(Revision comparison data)
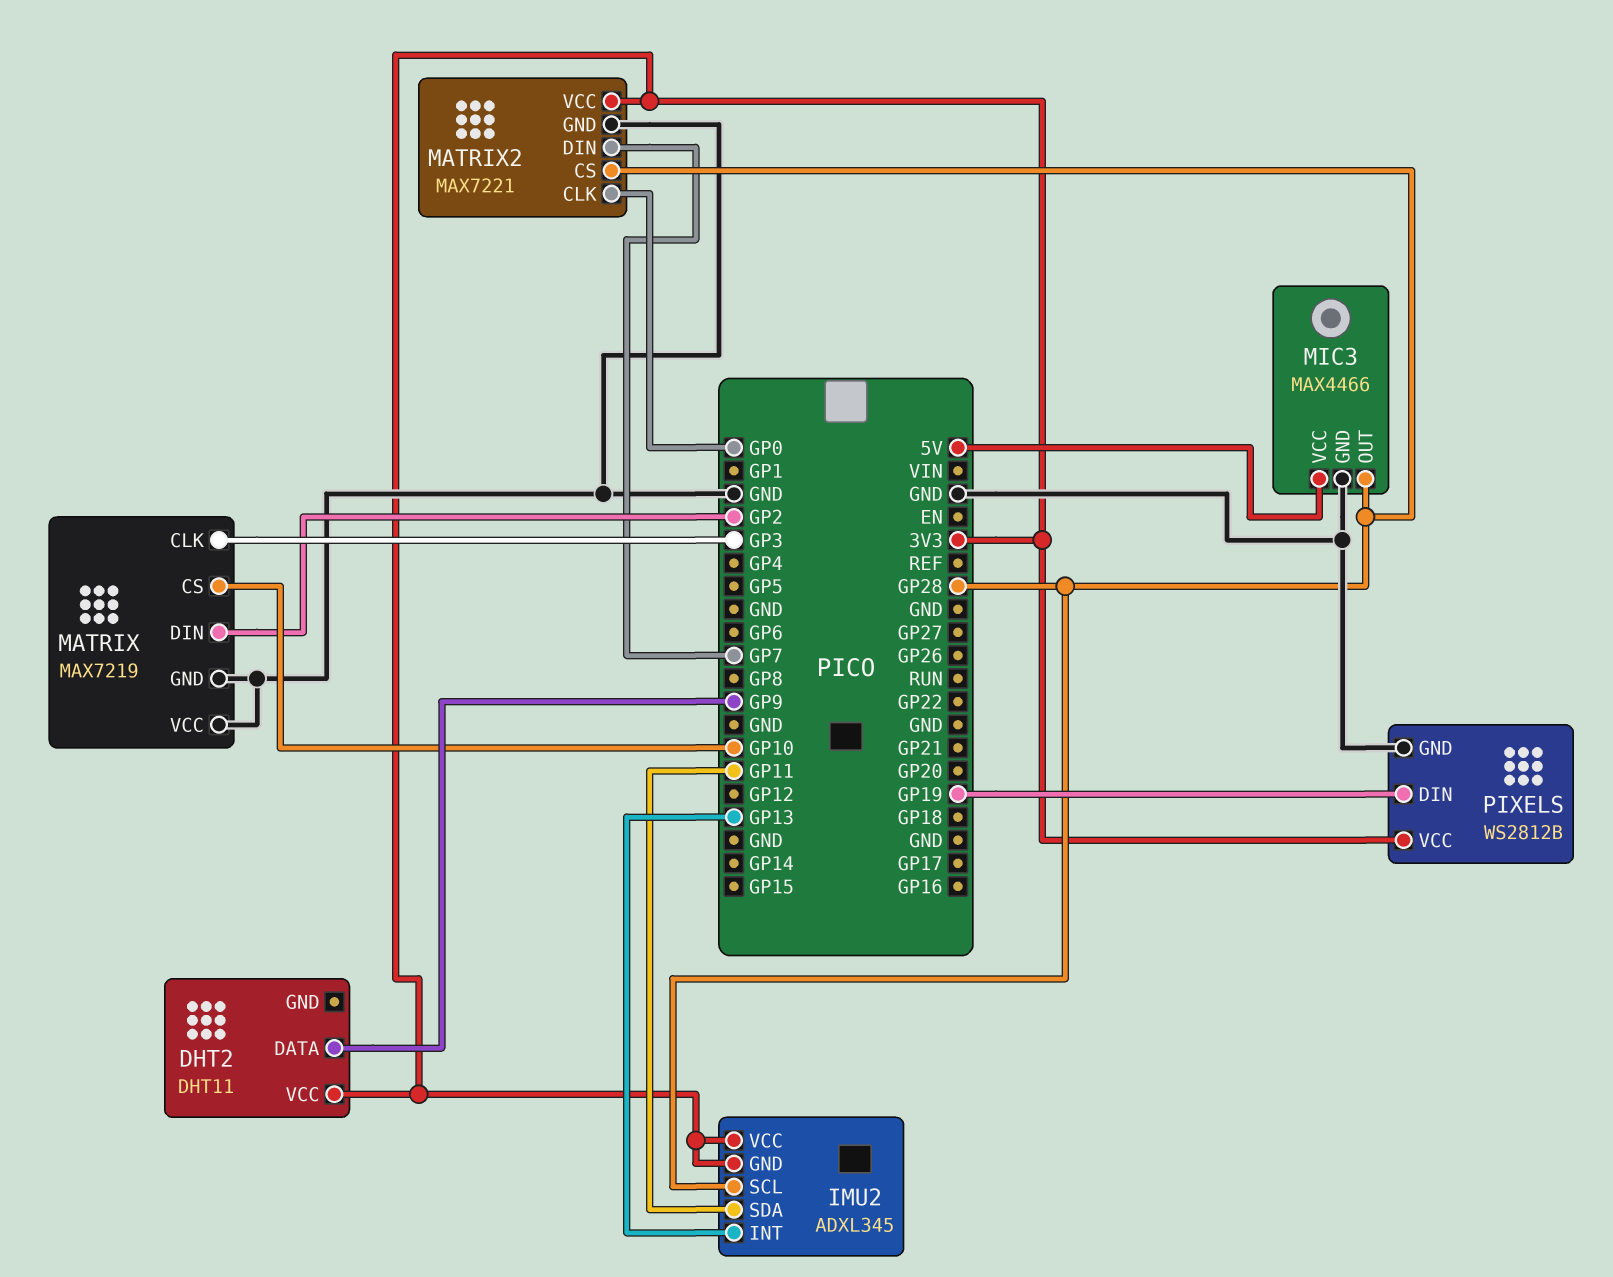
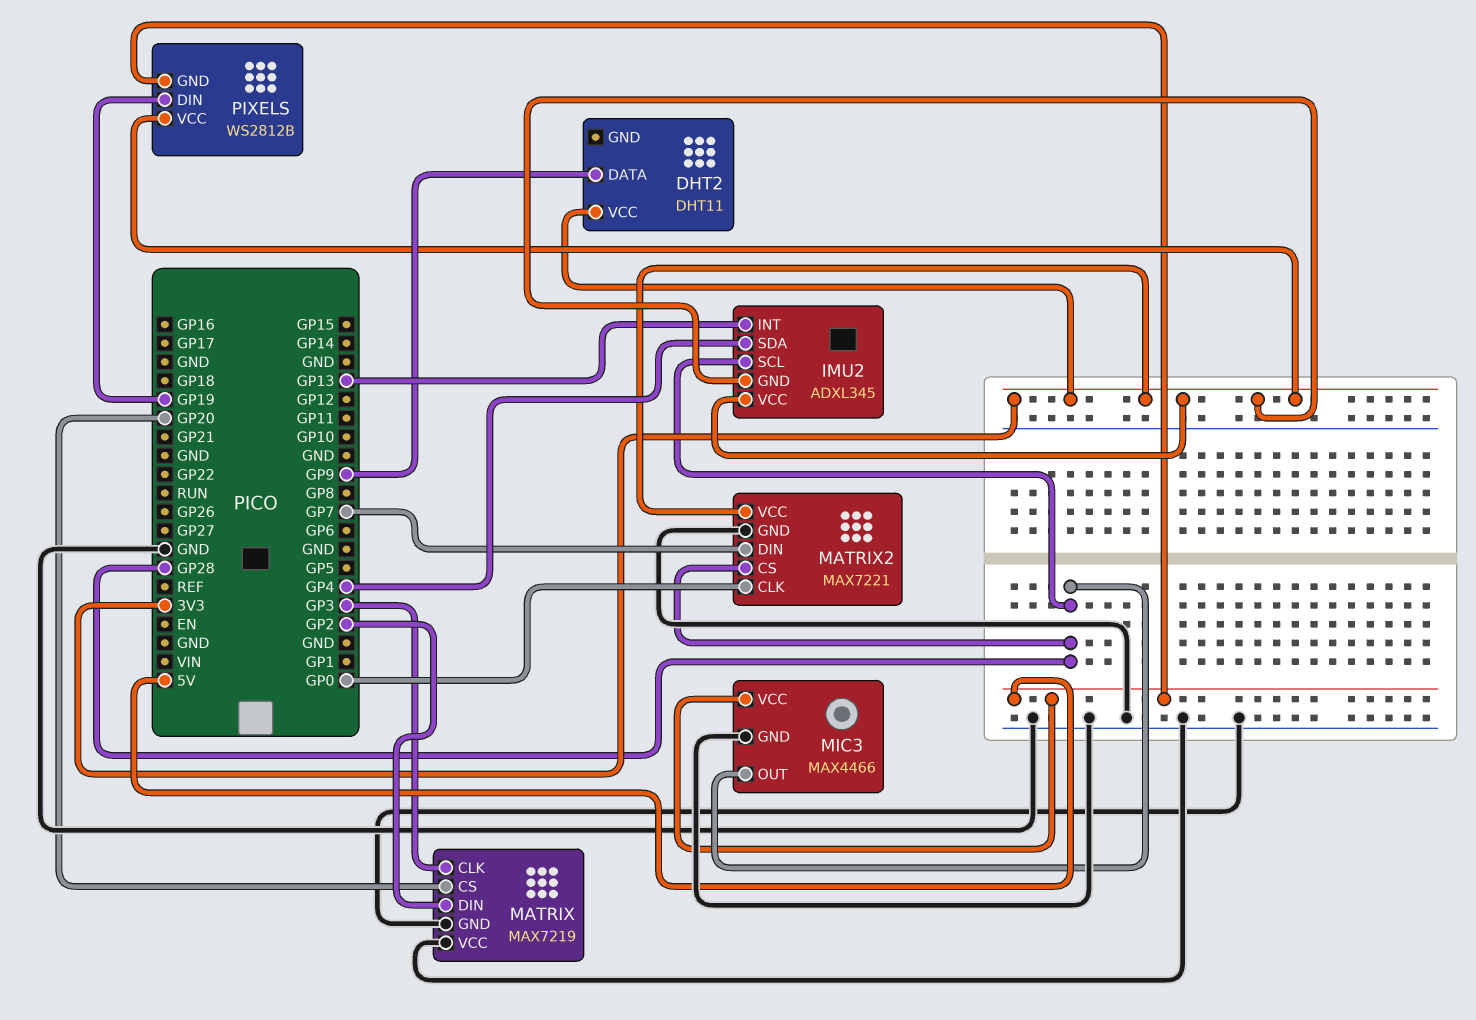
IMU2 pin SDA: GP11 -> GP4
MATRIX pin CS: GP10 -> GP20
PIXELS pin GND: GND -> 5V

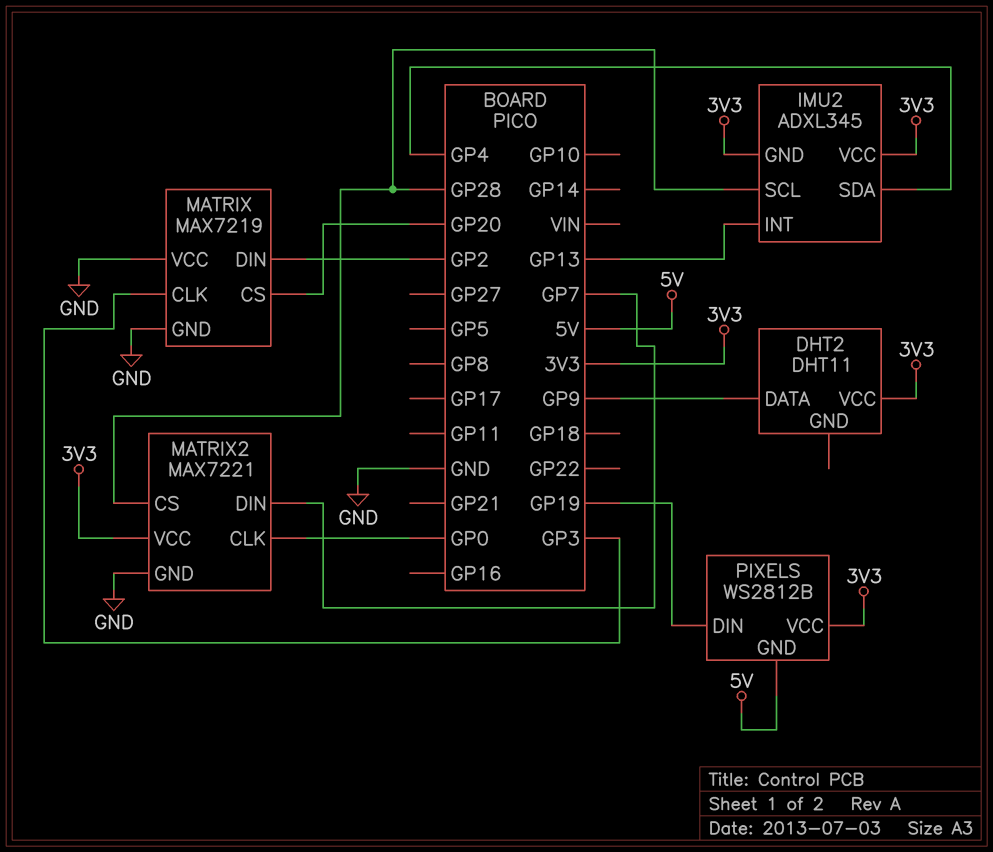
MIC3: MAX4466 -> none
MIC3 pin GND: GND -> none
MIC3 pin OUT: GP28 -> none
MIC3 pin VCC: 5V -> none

...

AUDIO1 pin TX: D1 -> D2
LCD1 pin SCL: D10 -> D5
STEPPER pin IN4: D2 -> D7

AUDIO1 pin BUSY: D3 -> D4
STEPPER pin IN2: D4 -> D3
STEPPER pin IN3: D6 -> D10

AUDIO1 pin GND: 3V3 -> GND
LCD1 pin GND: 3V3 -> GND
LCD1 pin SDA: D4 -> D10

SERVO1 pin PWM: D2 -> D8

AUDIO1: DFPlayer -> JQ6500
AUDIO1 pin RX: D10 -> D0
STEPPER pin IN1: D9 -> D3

> WHAT THE TASK ASKS
Say how many lines in the entries include the word "STEPPER", with no text around the number.

> SOLUTION TO THIS PROBLEM
4